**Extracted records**

====

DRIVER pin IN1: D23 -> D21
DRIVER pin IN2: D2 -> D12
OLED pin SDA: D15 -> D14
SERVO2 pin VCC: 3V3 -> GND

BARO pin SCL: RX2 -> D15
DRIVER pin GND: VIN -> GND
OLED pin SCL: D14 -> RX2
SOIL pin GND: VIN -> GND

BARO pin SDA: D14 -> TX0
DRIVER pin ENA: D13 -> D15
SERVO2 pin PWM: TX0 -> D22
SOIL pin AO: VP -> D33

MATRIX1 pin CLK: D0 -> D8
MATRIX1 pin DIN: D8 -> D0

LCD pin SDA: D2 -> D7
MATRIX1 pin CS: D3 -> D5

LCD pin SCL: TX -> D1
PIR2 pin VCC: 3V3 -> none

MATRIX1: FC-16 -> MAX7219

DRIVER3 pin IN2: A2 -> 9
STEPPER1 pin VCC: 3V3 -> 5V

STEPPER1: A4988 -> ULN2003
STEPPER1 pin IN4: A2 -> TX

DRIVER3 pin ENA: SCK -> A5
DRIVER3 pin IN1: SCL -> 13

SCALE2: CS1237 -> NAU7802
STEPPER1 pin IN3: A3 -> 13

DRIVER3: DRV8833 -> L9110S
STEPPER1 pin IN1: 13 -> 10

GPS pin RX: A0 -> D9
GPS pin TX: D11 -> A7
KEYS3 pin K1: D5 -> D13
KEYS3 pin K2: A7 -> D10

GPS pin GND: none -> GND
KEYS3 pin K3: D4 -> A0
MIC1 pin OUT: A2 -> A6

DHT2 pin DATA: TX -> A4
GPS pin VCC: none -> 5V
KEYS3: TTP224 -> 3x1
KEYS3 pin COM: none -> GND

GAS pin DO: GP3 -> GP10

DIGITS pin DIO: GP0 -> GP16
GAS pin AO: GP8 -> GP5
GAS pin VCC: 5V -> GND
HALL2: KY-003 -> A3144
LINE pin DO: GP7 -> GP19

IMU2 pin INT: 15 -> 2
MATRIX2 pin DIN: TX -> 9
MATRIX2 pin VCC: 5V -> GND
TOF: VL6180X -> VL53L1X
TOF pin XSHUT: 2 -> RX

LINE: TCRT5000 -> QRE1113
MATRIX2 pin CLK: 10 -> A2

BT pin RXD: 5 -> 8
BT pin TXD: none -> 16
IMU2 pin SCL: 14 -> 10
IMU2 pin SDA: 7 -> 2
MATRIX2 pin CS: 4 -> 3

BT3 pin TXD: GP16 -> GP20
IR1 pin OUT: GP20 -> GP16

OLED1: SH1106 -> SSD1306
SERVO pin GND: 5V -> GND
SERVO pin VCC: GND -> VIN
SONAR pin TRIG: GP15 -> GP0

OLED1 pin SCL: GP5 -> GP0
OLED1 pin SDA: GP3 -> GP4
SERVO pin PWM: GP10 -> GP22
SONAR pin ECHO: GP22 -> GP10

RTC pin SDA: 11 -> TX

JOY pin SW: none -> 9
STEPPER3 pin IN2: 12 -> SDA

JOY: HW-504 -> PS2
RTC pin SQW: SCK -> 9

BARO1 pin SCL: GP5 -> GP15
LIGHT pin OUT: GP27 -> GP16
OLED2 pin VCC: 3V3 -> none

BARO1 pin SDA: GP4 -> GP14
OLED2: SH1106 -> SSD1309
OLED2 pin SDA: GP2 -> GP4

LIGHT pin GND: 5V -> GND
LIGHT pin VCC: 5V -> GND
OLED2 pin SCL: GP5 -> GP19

====

**Task to carry out**
Once the line with "SERVO pin PWM: GP10 -> GP22" is found in the records above, print exactly that line and every line after it through the line with "OLED2: SH1106 -> SSD1309".

**Result of this task**
SERVO pin PWM: GP10 -> GP22
SONAR pin ECHO: GP22 -> GP10

RTC pin SDA: 11 -> TX

JOY pin SW: none -> 9
STEPPER3 pin IN2: 12 -> SDA

JOY: HW-504 -> PS2
RTC pin SQW: SCK -> 9

BARO1 pin SCL: GP5 -> GP15
LIGHT pin OUT: GP27 -> GP16
OLED2 pin VCC: 3V3 -> none

BARO1 pin SDA: GP4 -> GP14
OLED2: SH1106 -> SSD1309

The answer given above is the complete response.